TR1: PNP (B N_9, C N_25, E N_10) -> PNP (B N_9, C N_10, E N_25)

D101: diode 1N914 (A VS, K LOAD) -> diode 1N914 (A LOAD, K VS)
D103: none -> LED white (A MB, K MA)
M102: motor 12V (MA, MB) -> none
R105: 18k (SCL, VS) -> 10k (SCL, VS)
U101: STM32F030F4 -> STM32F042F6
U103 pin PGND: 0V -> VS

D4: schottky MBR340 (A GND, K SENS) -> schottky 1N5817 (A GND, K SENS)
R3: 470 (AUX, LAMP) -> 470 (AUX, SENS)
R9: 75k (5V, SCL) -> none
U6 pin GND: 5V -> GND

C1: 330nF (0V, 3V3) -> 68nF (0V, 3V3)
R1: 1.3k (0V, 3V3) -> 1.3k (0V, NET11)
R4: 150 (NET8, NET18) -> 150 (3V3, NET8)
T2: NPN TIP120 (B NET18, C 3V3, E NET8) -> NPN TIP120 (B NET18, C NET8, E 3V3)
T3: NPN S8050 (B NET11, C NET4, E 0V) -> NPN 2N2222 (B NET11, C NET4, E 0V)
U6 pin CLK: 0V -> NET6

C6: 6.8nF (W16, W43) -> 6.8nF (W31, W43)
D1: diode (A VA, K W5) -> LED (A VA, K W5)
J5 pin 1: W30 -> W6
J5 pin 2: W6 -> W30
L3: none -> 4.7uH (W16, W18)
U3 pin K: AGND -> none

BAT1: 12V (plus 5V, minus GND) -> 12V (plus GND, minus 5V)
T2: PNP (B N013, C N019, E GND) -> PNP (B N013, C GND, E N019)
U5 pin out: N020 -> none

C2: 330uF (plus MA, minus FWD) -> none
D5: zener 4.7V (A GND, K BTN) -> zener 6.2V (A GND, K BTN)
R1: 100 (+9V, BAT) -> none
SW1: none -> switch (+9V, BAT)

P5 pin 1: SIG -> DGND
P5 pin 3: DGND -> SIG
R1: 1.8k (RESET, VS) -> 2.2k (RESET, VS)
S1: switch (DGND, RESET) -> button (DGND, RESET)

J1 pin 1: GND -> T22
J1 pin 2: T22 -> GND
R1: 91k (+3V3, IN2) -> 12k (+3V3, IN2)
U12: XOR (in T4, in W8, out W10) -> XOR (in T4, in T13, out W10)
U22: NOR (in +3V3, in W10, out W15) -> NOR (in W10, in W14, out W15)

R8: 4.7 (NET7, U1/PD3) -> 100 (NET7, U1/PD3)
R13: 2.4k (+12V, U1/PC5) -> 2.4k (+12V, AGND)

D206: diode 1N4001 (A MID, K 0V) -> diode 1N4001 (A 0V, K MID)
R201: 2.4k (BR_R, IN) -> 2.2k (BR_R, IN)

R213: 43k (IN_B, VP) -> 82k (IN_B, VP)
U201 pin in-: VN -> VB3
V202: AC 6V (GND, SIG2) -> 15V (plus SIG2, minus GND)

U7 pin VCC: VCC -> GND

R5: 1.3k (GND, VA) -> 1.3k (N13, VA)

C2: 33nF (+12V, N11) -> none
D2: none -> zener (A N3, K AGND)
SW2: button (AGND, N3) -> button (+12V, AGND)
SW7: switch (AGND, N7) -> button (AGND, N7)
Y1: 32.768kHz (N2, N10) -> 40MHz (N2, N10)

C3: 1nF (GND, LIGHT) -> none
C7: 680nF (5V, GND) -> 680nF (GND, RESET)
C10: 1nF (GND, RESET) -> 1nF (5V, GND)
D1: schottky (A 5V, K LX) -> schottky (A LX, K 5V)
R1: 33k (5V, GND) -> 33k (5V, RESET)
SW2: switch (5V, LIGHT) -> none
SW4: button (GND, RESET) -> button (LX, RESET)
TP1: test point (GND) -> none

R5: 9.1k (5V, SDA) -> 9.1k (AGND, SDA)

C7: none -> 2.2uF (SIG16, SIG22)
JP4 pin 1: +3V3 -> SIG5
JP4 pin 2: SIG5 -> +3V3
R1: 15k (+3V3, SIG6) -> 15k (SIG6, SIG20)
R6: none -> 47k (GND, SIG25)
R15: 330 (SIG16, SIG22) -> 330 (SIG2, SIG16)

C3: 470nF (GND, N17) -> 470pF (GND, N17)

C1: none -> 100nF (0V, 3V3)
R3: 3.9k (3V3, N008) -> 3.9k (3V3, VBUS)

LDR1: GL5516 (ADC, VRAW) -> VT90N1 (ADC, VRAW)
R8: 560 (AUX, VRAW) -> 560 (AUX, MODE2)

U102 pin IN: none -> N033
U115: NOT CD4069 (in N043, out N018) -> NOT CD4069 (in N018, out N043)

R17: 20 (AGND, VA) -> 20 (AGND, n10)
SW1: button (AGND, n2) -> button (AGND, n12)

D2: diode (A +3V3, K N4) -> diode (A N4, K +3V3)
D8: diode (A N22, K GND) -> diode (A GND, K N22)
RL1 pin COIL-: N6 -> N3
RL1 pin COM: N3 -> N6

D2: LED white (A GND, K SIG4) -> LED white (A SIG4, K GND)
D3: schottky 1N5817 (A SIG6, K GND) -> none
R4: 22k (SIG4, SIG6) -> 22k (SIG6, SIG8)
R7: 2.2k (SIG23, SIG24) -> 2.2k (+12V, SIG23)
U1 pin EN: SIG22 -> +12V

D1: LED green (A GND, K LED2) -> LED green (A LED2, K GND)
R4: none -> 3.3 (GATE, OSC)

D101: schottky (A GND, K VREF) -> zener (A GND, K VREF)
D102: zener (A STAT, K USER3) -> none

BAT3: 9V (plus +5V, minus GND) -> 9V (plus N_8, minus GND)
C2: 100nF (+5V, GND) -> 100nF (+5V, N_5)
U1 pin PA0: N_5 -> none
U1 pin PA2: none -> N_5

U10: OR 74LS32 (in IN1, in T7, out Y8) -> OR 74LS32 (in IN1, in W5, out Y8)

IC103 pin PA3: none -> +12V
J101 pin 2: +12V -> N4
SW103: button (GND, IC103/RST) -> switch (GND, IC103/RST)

------------------------------------

TASK DETAILS – Print, from the entries above, the line with "R1: 33k (5V, GND) -> 33k (5V, RESET)", the line with "R15: 330 (SIG16, SIG22) -> 330 (SIG2, SIG16)" and all lines between them, exactly and with nothing else.

PROBLEM SOLUTION –
R1: 33k (5V, GND) -> 33k (5V, RESET)
SW2: switch (5V, LIGHT) -> none
SW4: button (GND, RESET) -> button (LX, RESET)
TP1: test point (GND) -> none

R5: 9.1k (5V, SDA) -> 9.1k (AGND, SDA)

C7: none -> 2.2uF (SIG16, SIG22)
JP4 pin 1: +3V3 -> SIG5
JP4 pin 2: SIG5 -> +3V3
R1: 15k (+3V3, SIG6) -> 15k (SIG6, SIG20)
R6: none -> 47k (GND, SIG25)
R15: 330 (SIG16, SIG22) -> 330 (SIG2, SIG16)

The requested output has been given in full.